__Coordinate-based object records__
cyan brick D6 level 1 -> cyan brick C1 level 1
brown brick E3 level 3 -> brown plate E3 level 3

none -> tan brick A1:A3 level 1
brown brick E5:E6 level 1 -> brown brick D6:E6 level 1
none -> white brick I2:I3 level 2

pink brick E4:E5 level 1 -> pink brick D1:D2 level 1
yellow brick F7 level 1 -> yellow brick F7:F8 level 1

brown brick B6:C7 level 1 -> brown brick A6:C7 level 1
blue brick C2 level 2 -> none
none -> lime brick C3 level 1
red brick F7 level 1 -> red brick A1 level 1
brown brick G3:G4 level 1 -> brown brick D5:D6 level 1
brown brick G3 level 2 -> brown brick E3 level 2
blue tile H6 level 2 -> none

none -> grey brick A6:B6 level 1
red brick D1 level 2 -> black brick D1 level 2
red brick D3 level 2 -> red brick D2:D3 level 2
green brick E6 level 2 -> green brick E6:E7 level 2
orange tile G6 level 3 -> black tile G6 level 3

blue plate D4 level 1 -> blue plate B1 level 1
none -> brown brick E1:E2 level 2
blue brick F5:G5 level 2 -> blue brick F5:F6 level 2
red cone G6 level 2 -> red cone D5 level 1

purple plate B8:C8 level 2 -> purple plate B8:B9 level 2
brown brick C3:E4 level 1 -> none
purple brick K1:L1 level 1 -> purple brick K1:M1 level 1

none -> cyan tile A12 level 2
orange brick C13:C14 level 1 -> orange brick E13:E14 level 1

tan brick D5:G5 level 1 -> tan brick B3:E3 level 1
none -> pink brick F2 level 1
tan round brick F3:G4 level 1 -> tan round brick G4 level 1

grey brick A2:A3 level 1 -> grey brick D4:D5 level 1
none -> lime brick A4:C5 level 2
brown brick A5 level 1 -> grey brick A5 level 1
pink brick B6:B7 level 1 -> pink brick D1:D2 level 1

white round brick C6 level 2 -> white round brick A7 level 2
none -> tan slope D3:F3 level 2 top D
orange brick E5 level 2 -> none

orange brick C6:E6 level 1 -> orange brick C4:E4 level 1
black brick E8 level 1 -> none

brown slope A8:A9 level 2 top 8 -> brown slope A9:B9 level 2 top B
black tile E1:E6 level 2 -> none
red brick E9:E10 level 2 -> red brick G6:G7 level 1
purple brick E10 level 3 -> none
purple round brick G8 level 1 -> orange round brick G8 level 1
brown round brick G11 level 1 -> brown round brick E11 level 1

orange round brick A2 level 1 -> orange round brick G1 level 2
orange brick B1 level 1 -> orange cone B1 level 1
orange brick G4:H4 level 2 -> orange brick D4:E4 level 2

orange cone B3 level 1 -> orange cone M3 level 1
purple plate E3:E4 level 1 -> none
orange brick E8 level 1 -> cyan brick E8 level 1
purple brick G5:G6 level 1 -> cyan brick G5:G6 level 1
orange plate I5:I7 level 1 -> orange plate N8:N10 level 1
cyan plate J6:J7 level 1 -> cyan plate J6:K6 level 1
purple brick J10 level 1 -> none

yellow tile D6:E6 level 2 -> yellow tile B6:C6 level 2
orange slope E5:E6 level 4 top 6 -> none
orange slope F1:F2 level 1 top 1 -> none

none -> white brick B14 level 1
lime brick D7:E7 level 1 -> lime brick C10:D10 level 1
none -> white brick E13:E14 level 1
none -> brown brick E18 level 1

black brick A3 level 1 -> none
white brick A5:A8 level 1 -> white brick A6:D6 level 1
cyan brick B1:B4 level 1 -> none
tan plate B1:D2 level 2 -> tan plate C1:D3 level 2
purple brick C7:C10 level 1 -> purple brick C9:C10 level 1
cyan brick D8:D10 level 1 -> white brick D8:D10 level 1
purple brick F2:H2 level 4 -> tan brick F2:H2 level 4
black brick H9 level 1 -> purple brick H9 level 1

__Your task__
Copy every entry exactly. Leave nothing out.

__Task output__
cyan brick D6 level 1 -> cyan brick C1 level 1
brown brick E3 level 3 -> brown plate E3 level 3

none -> tan brick A1:A3 level 1
brown brick E5:E6 level 1 -> brown brick D6:E6 level 1
none -> white brick I2:I3 level 2

pink brick E4:E5 level 1 -> pink brick D1:D2 level 1
yellow brick F7 level 1 -> yellow brick F7:F8 level 1

brown brick B6:C7 level 1 -> brown brick A6:C7 level 1
blue brick C2 level 2 -> none
none -> lime brick C3 level 1
red brick F7 level 1 -> red brick A1 level 1
brown brick G3:G4 level 1 -> brown brick D5:D6 level 1
brown brick G3 level 2 -> brown brick E3 level 2
blue tile H6 level 2 -> none

none -> grey brick A6:B6 level 1
red brick D1 level 2 -> black brick D1 level 2
red brick D3 level 2 -> red brick D2:D3 level 2
green brick E6 level 2 -> green brick E6:E7 level 2
orange tile G6 level 3 -> black tile G6 level 3

blue plate D4 level 1 -> blue plate B1 level 1
none -> brown brick E1:E2 level 2
blue brick F5:G5 level 2 -> blue brick F5:F6 level 2
red cone G6 level 2 -> red cone D5 level 1

purple plate B8:C8 level 2 -> purple plate B8:B9 level 2
brown brick C3:E4 level 1 -> none
purple brick K1:L1 level 1 -> purple brick K1:M1 level 1

none -> cyan tile A12 level 2
orange brick C13:C14 level 1 -> orange brick E13:E14 level 1

tan brick D5:G5 level 1 -> tan brick B3:E3 level 1
none -> pink brick F2 level 1
tan round brick F3:G4 level 1 -> tan round brick G4 level 1

grey brick A2:A3 level 1 -> grey brick D4:D5 level 1
none -> lime brick A4:C5 level 2
brown brick A5 level 1 -> grey brick A5 level 1
pink brick B6:B7 level 1 -> pink brick D1:D2 level 1

white round brick C6 level 2 -> white round brick A7 level 2
none -> tan slope D3:F3 level 2 top D
orange brick E5 level 2 -> none

orange brick C6:E6 level 1 -> orange brick C4:E4 level 1
black brick E8 level 1 -> none

brown slope A8:A9 level 2 top 8 -> brown slope A9:B9 level 2 top B
black tile E1:E6 level 2 -> none
red brick E9:E10 level 2 -> red brick G6:G7 level 1
purple brick E10 level 3 -> none
purple round brick G8 level 1 -> orange round brick G8 level 1
brown round brick G11 level 1 -> brown round brick E11 level 1

orange round brick A2 level 1 -> orange round brick G1 level 2
orange brick B1 level 1 -> orange cone B1 level 1
orange brick G4:H4 level 2 -> orange brick D4:E4 level 2

orange cone B3 level 1 -> orange cone M3 level 1
purple plate E3:E4 level 1 -> none
orange brick E8 level 1 -> cyan brick E8 level 1
purple brick G5:G6 level 1 -> cyan brick G5:G6 level 1
orange plate I5:I7 level 1 -> orange plate N8:N10 level 1
cyan plate J6:J7 level 1 -> cyan plate J6:K6 level 1
purple brick J10 level 1 -> none

yellow tile D6:E6 level 2 -> yellow tile B6:C6 level 2
orange slope E5:E6 level 4 top 6 -> none
orange slope F1:F2 level 1 top 1 -> none

none -> white brick B14 level 1
lime brick D7:E7 level 1 -> lime brick C10:D10 level 1
none -> white brick E13:E14 level 1
none -> brown brick E18 level 1

black brick A3 level 1 -> none
white brick A5:A8 level 1 -> white brick A6:D6 level 1
cyan brick B1:B4 level 1 -> none
tan plate B1:D2 level 2 -> tan plate C1:D3 level 2
purple brick C7:C10 level 1 -> purple brick C9:C10 level 1
cyan brick D8:D10 level 1 -> white brick D8:D10 level 1
purple brick F2:H2 level 4 -> tan brick F2:H2 level 4
black brick H9 level 1 -> purple brick H9 level 1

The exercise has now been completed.